[Saved data entries]
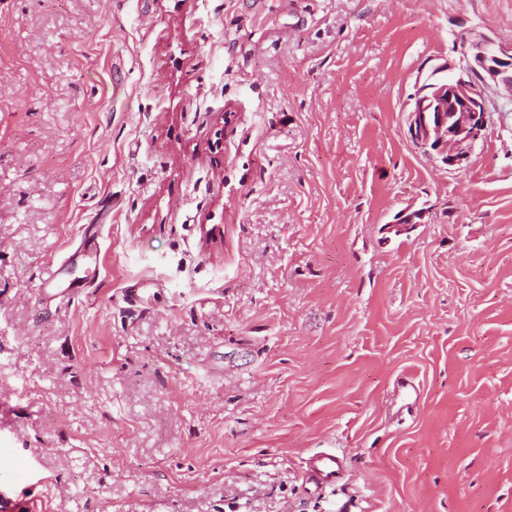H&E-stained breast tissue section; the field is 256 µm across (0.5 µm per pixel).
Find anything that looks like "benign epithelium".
Here are the masks:
<instances>
[{"label": "benign epithelium", "mask_w": 512, "mask_h": 512, "mask_svg": "<svg viewBox=\"0 0 512 512\" xmlns=\"http://www.w3.org/2000/svg\"><path fill=\"white\" fill-rule=\"evenodd\" d=\"M512 92V48L484 33L464 34L459 61H445L412 97L408 113L413 142L450 167H461L487 129V92Z\"/></svg>", "instance_id": "7a95c632"}]
</instances>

Task requirements:
Nothing in the entries should change as you copy them, except that the pictures are left out.

Output:
H&E-stained breast tissue section; the field is 256 µm across (0.5 µm per pixel).
Find anything that looks like "benign epithelium".
Here are the masks:
<instances>
[{"label": "benign epithelium", "mask_w": 512, "mask_h": 512, "mask_svg": "<svg viewBox=\"0 0 512 512\" xmlns=\"http://www.w3.org/2000/svg\"><path fill=\"white\" fill-rule=\"evenodd\" d=\"M512 92V48L484 33L464 34L459 61H445L412 97L408 113L413 142L450 167H461L487 129V92Z\"/></svg>", "instance_id": "7a95c632"}]
</instances>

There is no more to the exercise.